- **Stored dataset items**:
** begin **

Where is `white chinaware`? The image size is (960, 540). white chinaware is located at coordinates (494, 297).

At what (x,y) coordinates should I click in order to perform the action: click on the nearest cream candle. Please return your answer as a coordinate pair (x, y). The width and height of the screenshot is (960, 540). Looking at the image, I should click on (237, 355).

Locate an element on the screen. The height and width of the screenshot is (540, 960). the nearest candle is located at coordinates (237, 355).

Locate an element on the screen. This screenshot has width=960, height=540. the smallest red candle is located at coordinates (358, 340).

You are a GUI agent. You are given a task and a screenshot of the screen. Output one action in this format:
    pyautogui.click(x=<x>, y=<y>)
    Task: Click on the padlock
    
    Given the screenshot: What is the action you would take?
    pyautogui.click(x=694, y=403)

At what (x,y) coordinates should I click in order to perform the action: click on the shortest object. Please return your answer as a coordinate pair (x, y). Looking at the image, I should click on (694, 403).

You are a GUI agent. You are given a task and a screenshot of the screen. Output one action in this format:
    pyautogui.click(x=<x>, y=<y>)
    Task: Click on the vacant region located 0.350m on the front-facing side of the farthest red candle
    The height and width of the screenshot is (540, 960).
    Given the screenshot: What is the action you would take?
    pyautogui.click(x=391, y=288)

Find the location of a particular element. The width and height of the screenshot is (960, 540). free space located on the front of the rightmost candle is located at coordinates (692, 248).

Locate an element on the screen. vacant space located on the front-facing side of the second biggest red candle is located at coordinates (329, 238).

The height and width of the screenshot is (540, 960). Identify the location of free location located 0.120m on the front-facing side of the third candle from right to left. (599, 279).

** end **

- **Stated exercise**: Show every line of the records that contains the string "pyautogui".

- **Task solution**:
    pyautogui.click(x=<x>, y=<y>)
    pyautogui.click(x=694, y=403)
    pyautogui.click(x=<x>, y=<y>)
    pyautogui.click(x=391, y=288)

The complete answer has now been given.